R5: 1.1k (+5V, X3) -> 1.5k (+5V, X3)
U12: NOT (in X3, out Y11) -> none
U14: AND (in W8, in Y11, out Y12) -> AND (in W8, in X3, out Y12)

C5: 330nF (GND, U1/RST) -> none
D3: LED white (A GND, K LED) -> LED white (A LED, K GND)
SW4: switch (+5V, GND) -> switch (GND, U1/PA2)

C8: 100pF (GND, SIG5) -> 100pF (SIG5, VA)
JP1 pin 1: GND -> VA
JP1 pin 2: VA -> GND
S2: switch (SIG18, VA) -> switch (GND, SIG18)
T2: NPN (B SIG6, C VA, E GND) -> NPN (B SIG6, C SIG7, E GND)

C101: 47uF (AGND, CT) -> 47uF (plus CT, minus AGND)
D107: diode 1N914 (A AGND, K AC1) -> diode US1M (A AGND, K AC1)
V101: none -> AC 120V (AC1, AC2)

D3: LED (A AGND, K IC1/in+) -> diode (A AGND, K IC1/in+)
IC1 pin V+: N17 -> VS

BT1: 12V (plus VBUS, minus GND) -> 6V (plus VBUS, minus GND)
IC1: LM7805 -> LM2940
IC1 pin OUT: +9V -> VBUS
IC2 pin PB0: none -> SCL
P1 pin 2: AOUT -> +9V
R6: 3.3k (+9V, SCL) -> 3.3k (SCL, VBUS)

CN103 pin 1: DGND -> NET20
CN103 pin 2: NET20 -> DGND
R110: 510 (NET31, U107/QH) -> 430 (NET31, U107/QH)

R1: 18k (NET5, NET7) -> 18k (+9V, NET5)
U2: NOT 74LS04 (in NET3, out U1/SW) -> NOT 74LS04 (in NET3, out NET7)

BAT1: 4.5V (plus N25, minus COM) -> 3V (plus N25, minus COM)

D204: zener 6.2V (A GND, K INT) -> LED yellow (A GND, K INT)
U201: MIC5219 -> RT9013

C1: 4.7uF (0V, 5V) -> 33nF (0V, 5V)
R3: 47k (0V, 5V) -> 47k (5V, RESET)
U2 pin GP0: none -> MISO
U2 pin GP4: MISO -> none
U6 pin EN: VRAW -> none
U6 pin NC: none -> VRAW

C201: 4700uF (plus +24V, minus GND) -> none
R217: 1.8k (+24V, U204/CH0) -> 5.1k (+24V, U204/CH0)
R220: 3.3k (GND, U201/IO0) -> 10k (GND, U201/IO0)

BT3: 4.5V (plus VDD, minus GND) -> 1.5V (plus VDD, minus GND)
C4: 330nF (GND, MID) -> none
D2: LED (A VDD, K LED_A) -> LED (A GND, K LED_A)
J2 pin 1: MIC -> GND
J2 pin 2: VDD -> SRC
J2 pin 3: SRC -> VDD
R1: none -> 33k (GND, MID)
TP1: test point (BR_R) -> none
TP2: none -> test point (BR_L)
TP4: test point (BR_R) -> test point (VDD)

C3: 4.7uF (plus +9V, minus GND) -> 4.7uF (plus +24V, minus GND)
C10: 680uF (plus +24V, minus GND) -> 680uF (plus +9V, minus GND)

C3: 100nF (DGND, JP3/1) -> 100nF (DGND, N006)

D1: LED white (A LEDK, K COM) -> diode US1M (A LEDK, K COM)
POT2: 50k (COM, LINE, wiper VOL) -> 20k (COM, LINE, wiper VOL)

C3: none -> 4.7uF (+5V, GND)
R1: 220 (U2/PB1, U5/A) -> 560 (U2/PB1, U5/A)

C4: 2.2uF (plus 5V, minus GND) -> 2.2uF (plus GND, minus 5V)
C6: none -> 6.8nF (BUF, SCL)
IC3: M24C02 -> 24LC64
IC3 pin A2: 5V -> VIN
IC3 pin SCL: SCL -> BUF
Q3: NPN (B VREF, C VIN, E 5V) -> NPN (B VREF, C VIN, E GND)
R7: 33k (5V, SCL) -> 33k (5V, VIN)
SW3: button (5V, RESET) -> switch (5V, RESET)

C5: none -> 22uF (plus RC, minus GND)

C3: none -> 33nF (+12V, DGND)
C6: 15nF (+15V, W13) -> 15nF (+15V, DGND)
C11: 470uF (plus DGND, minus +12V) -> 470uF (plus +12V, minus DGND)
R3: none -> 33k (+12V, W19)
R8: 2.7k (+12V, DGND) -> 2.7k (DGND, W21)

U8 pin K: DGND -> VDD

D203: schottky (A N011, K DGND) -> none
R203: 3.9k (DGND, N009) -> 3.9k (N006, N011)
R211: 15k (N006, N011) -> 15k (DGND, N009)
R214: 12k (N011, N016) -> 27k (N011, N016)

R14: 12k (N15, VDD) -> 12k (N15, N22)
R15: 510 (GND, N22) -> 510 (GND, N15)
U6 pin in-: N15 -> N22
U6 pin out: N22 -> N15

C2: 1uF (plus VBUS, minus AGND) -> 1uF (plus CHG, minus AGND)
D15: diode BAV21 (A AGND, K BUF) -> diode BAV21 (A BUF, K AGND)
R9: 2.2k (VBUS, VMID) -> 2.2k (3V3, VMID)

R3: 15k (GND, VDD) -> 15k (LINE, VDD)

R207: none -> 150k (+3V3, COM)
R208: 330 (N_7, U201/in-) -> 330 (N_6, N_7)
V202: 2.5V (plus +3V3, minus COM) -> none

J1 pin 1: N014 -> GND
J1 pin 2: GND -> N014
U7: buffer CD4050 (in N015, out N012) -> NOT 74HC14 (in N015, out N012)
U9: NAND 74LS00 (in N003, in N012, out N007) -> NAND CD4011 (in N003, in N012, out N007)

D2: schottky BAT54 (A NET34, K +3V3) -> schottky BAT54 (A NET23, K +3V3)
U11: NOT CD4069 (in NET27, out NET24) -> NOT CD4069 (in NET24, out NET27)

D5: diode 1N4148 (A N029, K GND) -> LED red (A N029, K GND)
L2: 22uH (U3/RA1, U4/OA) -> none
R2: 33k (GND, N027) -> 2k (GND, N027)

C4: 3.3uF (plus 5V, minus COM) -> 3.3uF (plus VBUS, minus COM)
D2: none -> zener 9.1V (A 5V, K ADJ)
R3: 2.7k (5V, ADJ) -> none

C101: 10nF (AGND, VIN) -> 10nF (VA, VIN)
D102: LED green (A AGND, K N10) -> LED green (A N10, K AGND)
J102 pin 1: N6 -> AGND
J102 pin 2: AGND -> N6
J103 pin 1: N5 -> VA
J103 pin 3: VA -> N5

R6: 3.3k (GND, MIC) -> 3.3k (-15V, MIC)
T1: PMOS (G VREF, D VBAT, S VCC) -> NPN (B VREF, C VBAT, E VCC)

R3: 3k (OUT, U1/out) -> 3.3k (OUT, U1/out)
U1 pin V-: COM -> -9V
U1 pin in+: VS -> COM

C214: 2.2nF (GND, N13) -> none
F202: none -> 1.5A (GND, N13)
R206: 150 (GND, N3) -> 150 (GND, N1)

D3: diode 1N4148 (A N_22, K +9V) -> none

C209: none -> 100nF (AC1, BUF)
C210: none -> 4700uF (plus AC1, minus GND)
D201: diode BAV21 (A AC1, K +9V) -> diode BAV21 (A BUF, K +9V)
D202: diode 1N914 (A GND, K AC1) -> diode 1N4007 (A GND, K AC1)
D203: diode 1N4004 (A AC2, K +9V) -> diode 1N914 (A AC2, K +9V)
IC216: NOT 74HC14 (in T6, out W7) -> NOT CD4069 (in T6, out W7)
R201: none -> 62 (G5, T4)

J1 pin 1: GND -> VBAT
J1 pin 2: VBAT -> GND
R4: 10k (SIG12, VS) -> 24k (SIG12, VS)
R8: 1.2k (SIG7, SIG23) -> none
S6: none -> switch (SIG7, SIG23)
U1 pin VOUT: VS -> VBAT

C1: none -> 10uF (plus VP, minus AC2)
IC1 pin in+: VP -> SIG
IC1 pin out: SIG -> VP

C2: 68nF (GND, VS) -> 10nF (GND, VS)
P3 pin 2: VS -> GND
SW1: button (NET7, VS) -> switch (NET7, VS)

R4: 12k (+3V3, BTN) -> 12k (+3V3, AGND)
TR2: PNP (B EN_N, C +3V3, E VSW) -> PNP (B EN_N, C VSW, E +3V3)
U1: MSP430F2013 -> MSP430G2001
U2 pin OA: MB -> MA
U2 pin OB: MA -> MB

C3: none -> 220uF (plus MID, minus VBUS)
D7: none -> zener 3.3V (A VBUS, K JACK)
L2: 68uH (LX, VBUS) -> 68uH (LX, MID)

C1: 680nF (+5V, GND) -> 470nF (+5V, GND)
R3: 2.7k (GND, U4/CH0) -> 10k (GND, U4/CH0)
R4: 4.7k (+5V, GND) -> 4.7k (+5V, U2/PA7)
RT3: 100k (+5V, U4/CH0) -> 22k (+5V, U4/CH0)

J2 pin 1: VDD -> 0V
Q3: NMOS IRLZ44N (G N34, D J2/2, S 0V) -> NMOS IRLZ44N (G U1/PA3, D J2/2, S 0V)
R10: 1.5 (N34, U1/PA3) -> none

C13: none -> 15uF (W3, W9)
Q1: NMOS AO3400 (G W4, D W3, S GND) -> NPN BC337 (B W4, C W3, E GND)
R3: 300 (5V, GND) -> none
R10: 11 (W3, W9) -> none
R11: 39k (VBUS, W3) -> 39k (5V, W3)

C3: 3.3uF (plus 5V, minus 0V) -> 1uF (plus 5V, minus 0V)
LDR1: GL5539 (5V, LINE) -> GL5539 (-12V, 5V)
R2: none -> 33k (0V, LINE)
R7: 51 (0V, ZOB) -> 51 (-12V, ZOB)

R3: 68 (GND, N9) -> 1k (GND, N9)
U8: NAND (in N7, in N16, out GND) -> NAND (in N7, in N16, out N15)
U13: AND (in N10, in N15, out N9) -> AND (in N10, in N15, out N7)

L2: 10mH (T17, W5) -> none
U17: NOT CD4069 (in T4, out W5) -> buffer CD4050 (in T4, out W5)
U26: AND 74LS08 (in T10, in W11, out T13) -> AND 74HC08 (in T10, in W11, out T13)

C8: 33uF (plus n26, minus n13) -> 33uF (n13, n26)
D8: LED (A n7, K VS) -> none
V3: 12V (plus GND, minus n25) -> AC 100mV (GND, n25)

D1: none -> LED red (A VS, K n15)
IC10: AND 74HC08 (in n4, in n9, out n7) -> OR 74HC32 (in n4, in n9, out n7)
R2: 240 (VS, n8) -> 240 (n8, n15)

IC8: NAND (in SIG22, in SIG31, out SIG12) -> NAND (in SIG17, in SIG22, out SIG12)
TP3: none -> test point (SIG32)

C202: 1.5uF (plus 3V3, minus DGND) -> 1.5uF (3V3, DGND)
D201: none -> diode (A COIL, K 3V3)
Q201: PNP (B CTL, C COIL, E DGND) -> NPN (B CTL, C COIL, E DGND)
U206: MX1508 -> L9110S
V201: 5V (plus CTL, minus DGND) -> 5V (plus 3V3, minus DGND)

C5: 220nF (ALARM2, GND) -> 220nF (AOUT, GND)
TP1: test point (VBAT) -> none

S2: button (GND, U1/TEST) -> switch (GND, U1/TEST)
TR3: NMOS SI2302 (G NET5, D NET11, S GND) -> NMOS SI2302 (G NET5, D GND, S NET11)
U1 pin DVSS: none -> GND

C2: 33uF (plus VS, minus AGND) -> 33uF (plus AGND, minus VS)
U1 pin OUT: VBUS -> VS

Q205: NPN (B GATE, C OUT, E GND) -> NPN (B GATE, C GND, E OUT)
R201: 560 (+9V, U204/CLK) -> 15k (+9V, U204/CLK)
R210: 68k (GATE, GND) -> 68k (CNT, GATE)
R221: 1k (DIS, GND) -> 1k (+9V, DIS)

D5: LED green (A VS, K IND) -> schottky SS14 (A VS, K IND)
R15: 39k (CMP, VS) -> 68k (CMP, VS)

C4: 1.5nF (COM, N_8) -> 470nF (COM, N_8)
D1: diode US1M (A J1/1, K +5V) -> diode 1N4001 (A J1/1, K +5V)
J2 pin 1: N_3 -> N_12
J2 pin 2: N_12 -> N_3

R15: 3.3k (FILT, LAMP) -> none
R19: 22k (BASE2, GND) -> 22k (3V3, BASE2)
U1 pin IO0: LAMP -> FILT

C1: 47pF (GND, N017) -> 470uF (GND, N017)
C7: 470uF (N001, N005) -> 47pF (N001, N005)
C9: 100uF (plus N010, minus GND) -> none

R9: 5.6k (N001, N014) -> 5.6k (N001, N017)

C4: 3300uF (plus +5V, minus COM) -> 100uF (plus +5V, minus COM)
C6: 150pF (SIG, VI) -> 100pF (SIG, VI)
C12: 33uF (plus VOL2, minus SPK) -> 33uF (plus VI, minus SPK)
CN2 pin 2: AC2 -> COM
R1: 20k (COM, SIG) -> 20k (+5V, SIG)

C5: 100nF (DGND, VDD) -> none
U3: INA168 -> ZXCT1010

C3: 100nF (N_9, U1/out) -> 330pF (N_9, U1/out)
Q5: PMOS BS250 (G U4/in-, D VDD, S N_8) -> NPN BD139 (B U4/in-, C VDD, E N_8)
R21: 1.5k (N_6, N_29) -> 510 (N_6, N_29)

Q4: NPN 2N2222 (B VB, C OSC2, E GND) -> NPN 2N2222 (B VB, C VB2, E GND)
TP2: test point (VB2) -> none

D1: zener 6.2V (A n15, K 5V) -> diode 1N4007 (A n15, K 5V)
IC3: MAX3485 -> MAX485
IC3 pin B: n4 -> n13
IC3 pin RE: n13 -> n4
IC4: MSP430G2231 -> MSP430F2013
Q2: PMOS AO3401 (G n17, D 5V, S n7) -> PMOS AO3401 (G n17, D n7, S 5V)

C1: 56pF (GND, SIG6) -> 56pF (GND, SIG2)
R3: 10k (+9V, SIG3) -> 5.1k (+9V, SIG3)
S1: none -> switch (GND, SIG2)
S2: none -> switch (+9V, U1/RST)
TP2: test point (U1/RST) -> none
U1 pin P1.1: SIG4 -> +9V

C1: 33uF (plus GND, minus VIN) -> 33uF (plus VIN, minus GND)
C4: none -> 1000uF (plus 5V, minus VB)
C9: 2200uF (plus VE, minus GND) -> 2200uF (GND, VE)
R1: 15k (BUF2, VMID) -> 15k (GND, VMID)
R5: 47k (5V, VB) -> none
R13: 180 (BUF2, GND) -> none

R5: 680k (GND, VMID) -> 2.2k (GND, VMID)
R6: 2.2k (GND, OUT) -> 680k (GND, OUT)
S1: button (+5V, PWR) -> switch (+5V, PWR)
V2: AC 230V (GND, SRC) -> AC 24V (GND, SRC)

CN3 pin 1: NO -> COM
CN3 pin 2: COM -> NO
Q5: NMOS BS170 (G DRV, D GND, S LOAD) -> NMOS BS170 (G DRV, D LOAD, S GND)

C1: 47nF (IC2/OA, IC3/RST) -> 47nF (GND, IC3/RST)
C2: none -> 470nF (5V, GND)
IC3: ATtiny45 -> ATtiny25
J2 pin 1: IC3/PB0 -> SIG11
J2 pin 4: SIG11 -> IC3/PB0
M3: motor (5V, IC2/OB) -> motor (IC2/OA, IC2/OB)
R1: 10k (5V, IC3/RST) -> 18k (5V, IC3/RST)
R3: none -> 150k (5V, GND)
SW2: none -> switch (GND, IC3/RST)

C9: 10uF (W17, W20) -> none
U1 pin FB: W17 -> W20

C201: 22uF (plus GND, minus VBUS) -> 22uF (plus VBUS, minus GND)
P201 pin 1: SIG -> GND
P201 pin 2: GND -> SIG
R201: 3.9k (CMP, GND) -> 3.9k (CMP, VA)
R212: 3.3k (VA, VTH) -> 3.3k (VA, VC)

→ **WORK ITEM**:
Lines containing "switch" in the listing: how many are there? Answer with the number only.

→ **EXPECTED ANSWER**:
10